Exercise requirements:
Rewrite the listing below with each "semicircle" changed to "half circle" and every other word kept as it is. Omit the pictures from your version.

Saved data entries
__________________________________________________
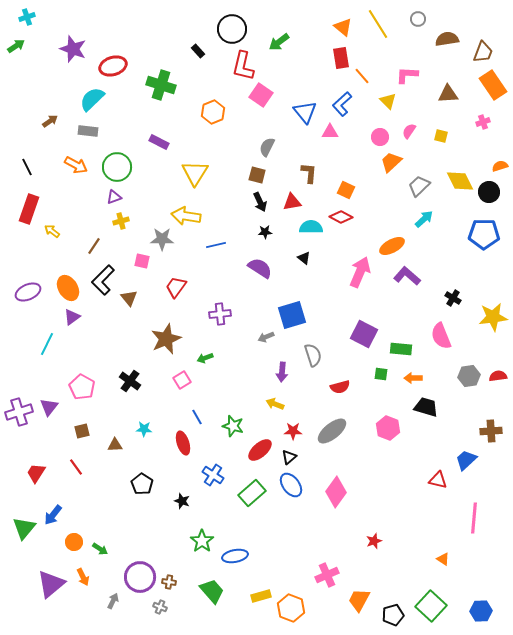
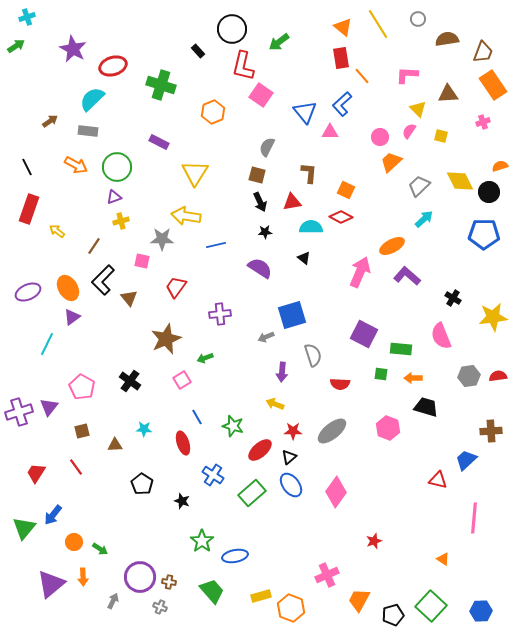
purple star at (73, 49): rotated 8 degrees clockwise
yellow triangle at (388, 101): moved 30 px right, 8 px down
yellow arrow at (52, 231): moved 5 px right
red semicircle at (340, 387): moved 3 px up; rotated 18 degrees clockwise
orange arrow at (83, 577): rotated 24 degrees clockwise
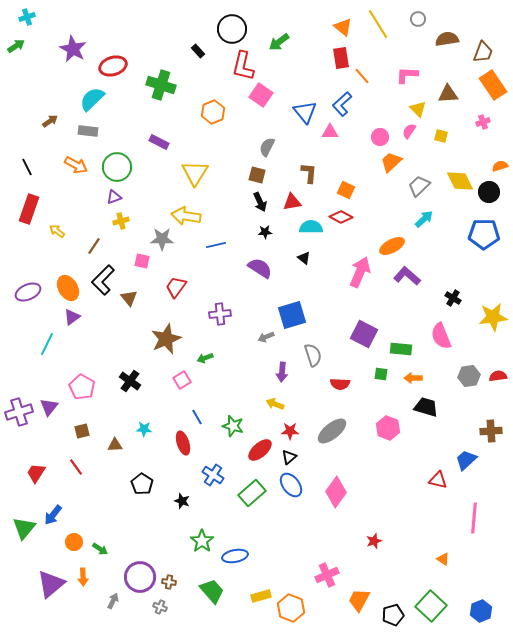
red star at (293, 431): moved 3 px left
blue hexagon at (481, 611): rotated 20 degrees counterclockwise
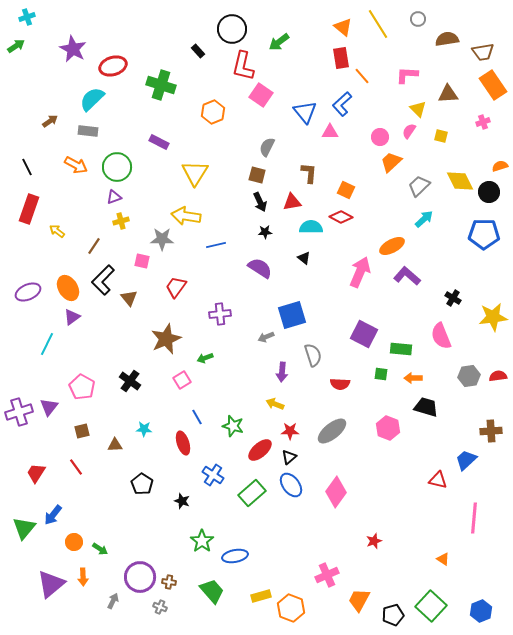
brown trapezoid at (483, 52): rotated 60 degrees clockwise
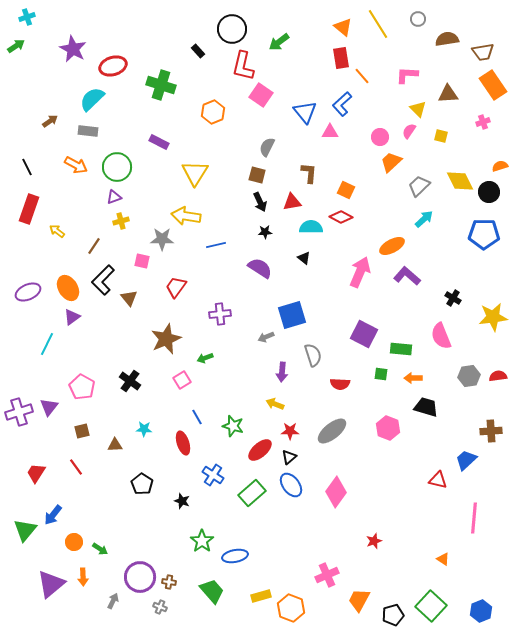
green triangle at (24, 528): moved 1 px right, 2 px down
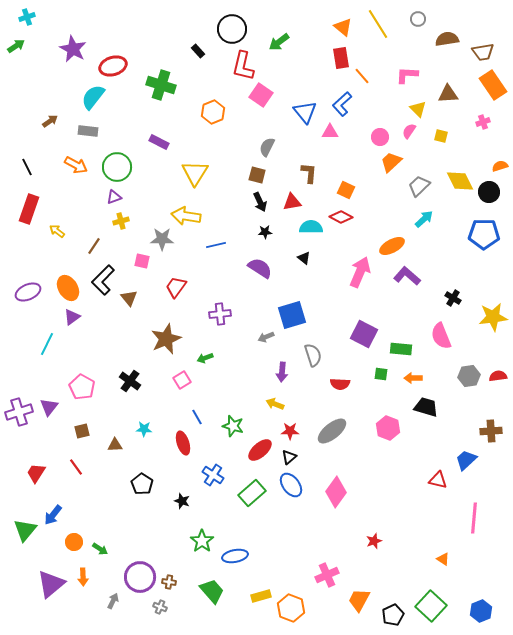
cyan semicircle at (92, 99): moved 1 px right, 2 px up; rotated 8 degrees counterclockwise
black pentagon at (393, 615): rotated 10 degrees counterclockwise
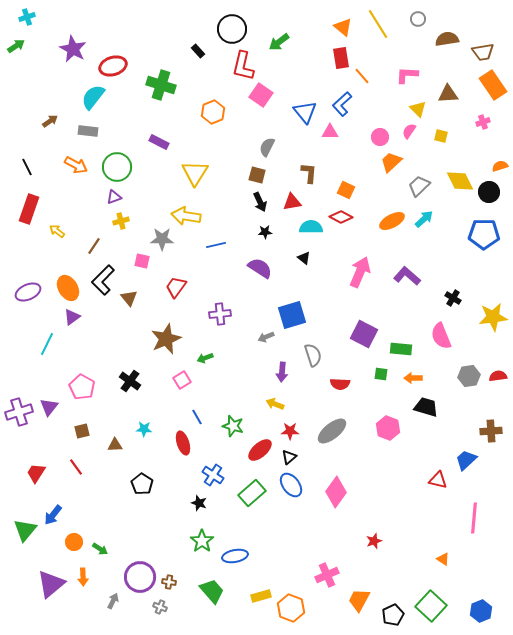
orange ellipse at (392, 246): moved 25 px up
black star at (182, 501): moved 17 px right, 2 px down
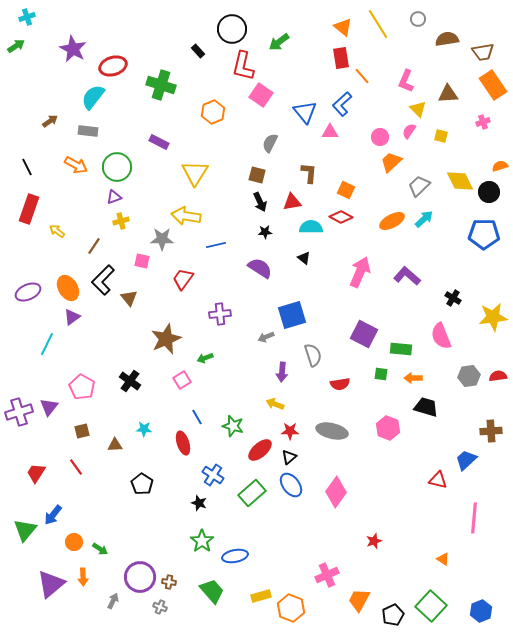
pink L-shape at (407, 75): moved 1 px left, 6 px down; rotated 70 degrees counterclockwise
gray semicircle at (267, 147): moved 3 px right, 4 px up
red trapezoid at (176, 287): moved 7 px right, 8 px up
red semicircle at (340, 384): rotated 12 degrees counterclockwise
gray ellipse at (332, 431): rotated 52 degrees clockwise
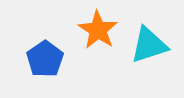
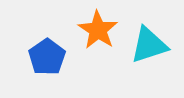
blue pentagon: moved 2 px right, 2 px up
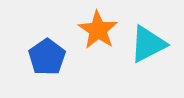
cyan triangle: moved 1 px left, 1 px up; rotated 9 degrees counterclockwise
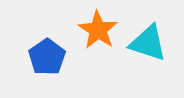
cyan triangle: moved 1 px up; rotated 45 degrees clockwise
__________________________________________________
Reply to the task:
purple star at (73, 49): rotated 8 degrees clockwise
yellow triangle at (388, 101): moved 30 px right, 8 px down
yellow arrow at (52, 231): moved 5 px right
red half circle at (340, 387): moved 3 px up; rotated 18 degrees clockwise
orange arrow at (83, 577): rotated 24 degrees clockwise
red star at (293, 431): moved 3 px left
blue hexagon at (481, 611): rotated 20 degrees counterclockwise
brown trapezoid at (483, 52): rotated 60 degrees clockwise
green triangle at (24, 528): moved 1 px right, 2 px down
cyan half circle at (92, 99): moved 1 px right, 2 px up; rotated 8 degrees counterclockwise
black pentagon at (393, 615): rotated 10 degrees counterclockwise
orange ellipse at (392, 246): moved 25 px up
black star at (182, 501): moved 17 px right, 2 px down
pink L-shape at (407, 75): moved 1 px left, 6 px down; rotated 70 degrees counterclockwise
gray half circle at (267, 147): moved 3 px right, 4 px up
red trapezoid at (176, 287): moved 7 px right, 8 px up
red half circle at (340, 384): rotated 12 degrees counterclockwise
gray ellipse at (332, 431): rotated 52 degrees clockwise
blue pentagon: moved 2 px right, 2 px up
cyan triangle: moved 1 px left, 1 px up; rotated 9 degrees counterclockwise
cyan triangle: moved 1 px up; rotated 45 degrees clockwise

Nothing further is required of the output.